=== Problem description ===
From the listing below, pull out all lines with "left" in them.

================================

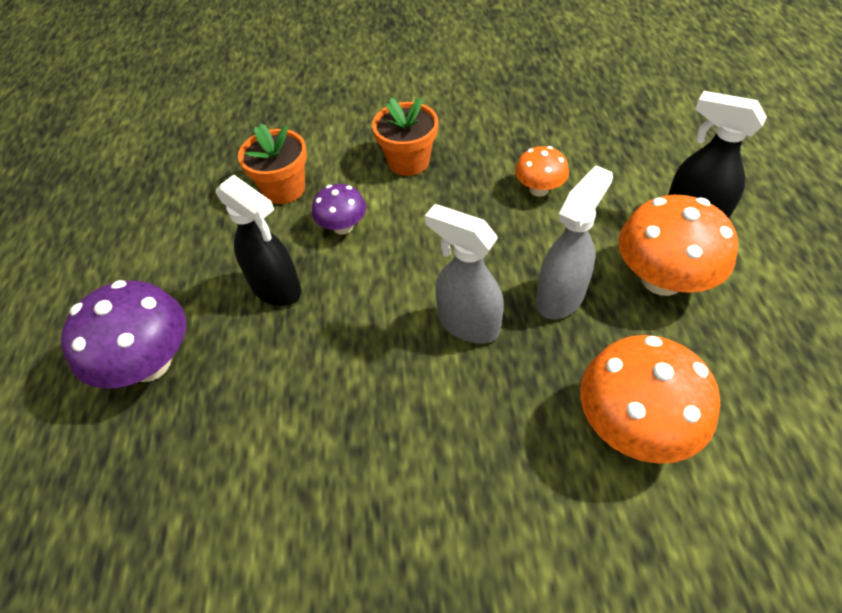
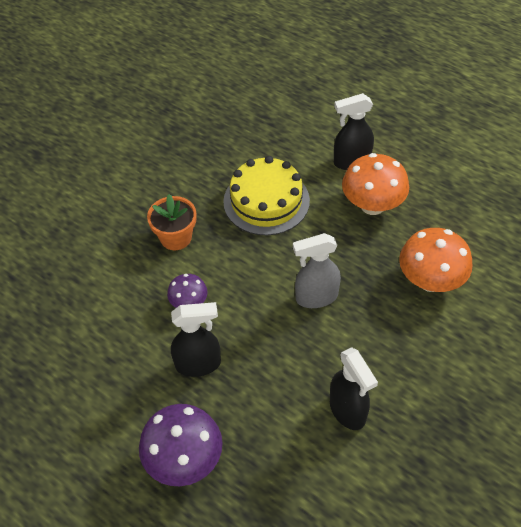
camera: 50 degrees left, 0 degrees up
(284, 189) = (122, 310): orange flower pot -> none
(342, 476) = (348, 411): none -> black spray bottle
(539, 189) = (266, 201): orange mushroom -> yellow cake
(561, 297) = (341, 249): grey spray bottle -> none

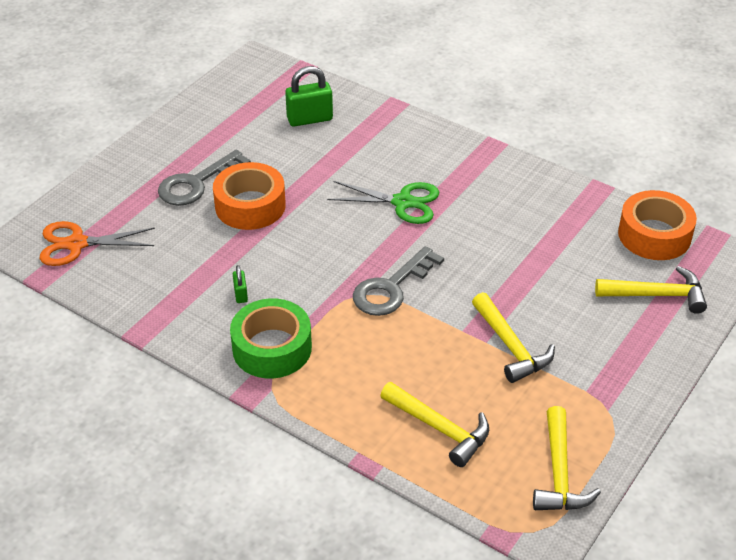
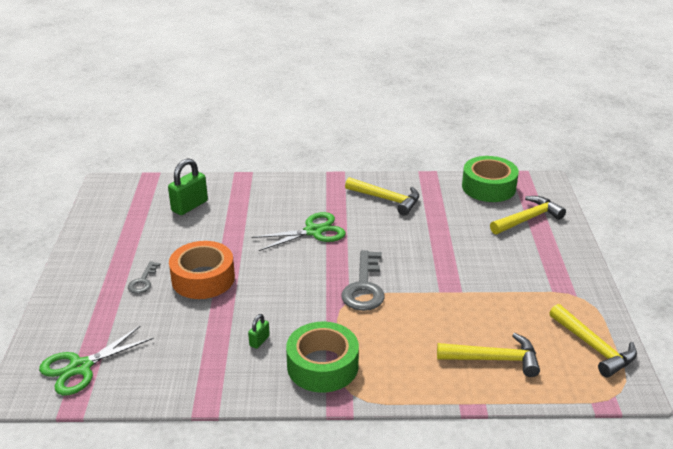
camera: 35 degrees left, 10 degrees down
(77, 244) = (80, 367): orange scissors -> green scissors
(196, 183) = (143, 281): grey key -> grey key, size x0.54
(240, 294) = (259, 341): green padlock -> green padlock turned 75 degrees clockwise
(511, 346) = (480, 287): yellow hammer -> yellow hammer (386, 199)
(654, 235) = (488, 187): orange tape -> green tape

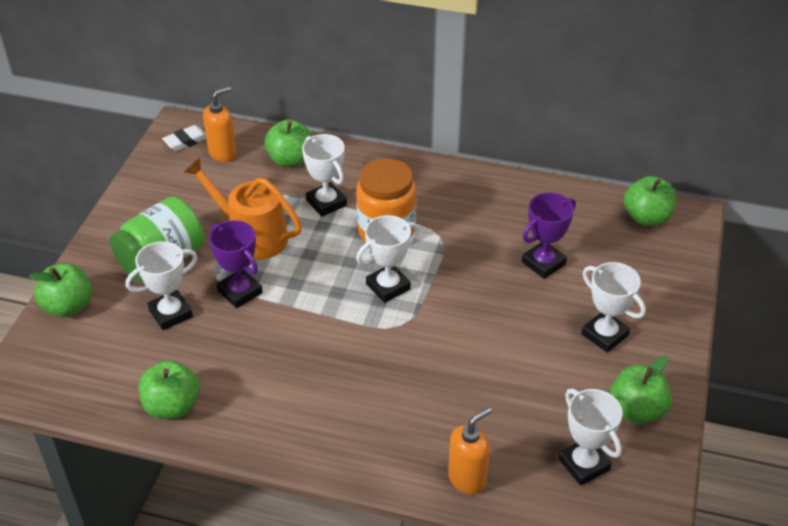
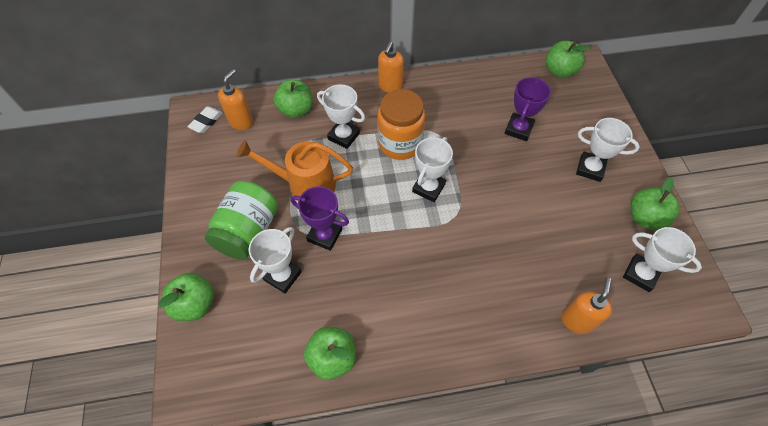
camera: 25 degrees left, 15 degrees up
(416, 169) = (390, 86): none -> orange soap dispenser

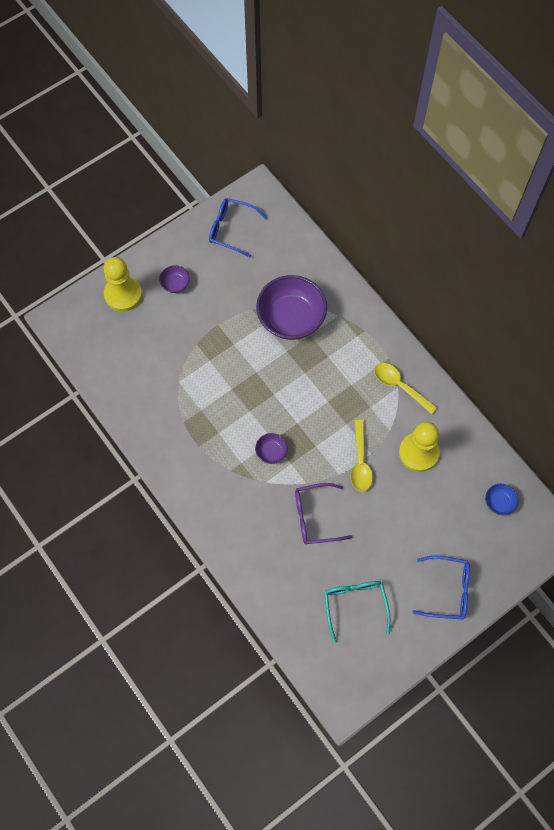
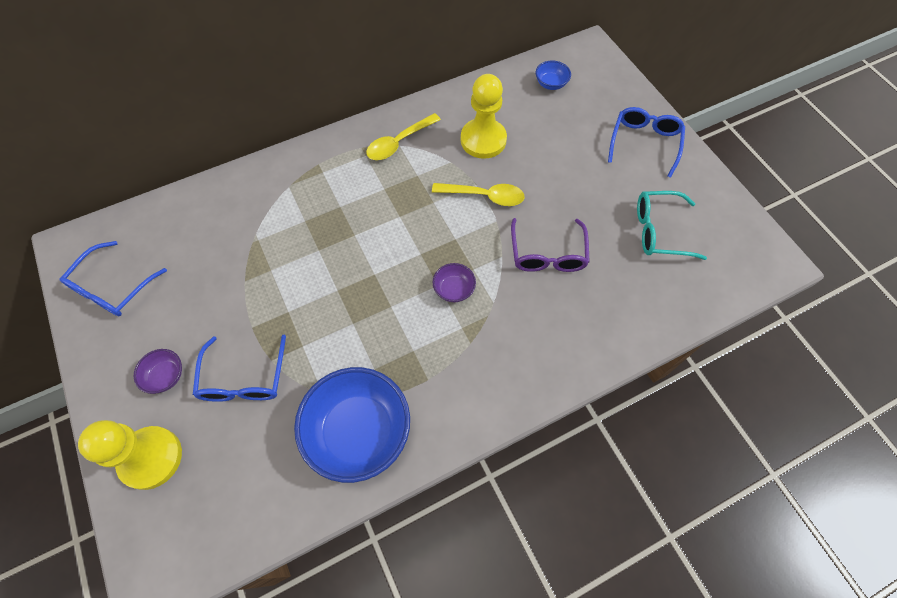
camera: 80 degrees left, 5 degrees down
(156, 410) = (359, 431): none -> blue bowl
(181, 331) = (244, 379): none -> blue glasses
(291, 318) = (274, 237): purple bowl -> none

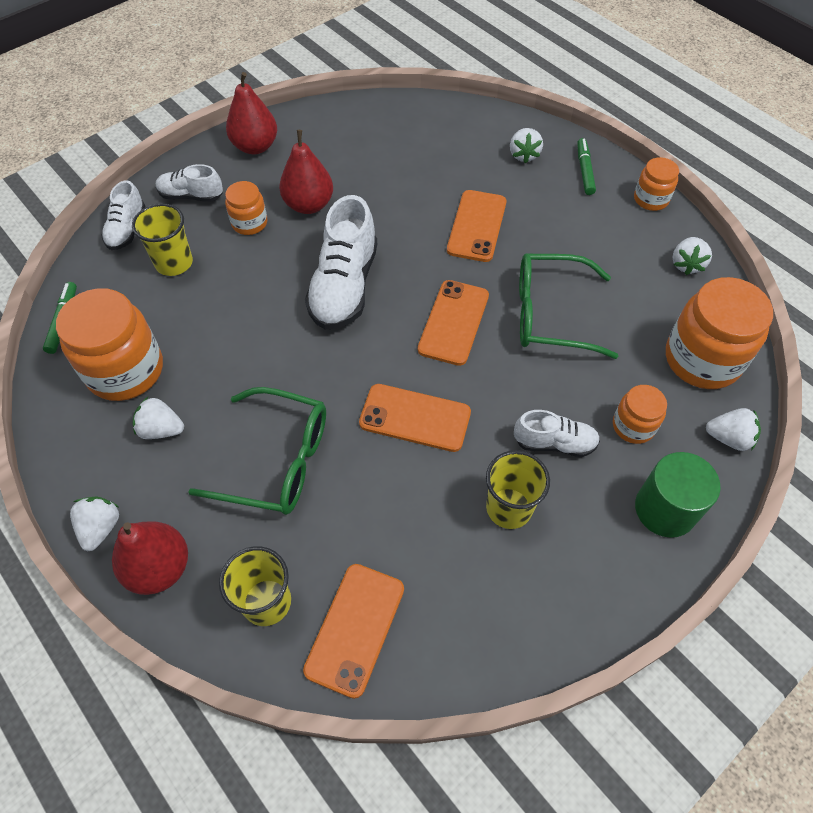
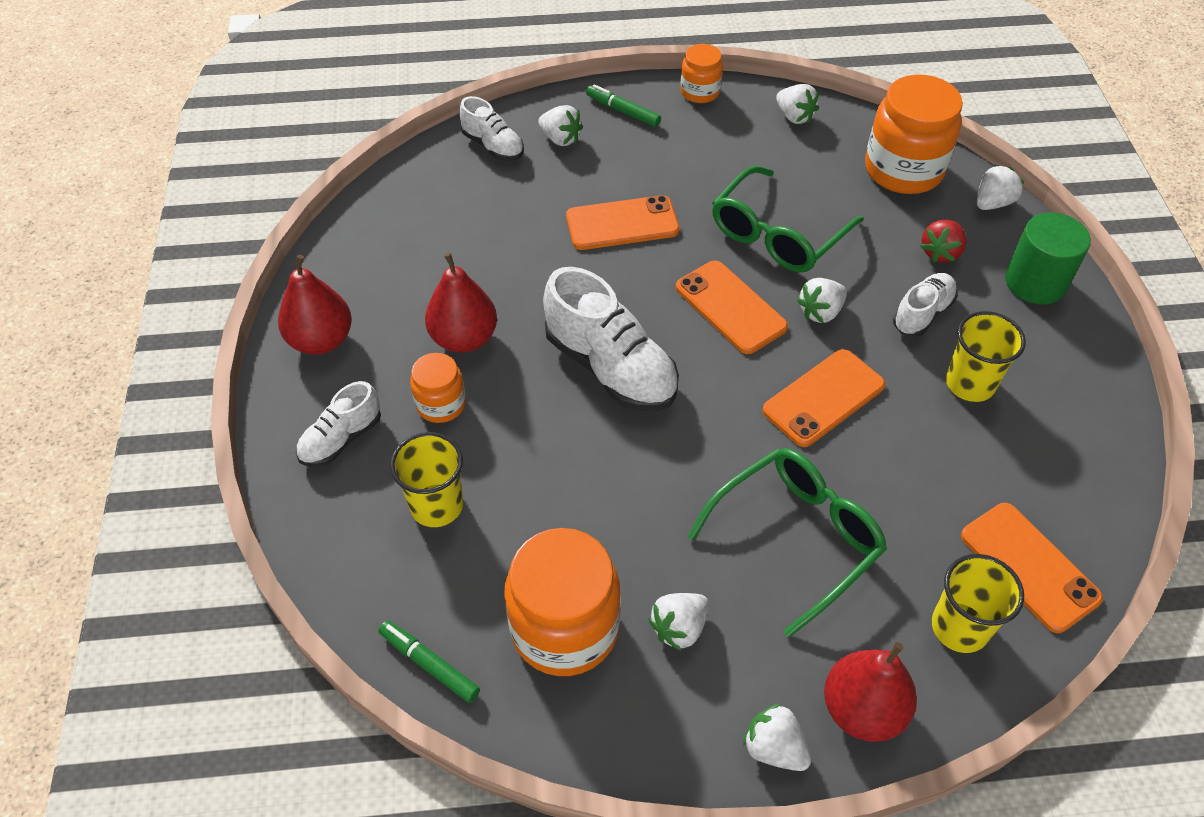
camera: 55 degrees left, 5 degrees down
(127, 229) = (334, 530): white shoe -> white shoe (493, 146)
(476, 226) = (622, 223): orange phone -> orange phone turned 60 degrees counterclockwise
(497, 377) = (820, 312): none -> white strawberry
(633, 426) = (940, 252): orange jar -> red strawberry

================================

=== Answer space ===
camera: 50 degrees left, 0 degrees up
camera: 35 degrees left, 10 degrees down
camera: 25 degrees left, 15 degrees up
camera: 80 degrees left, 5 degrees down
camera: 55 degrees left, 5 degrees down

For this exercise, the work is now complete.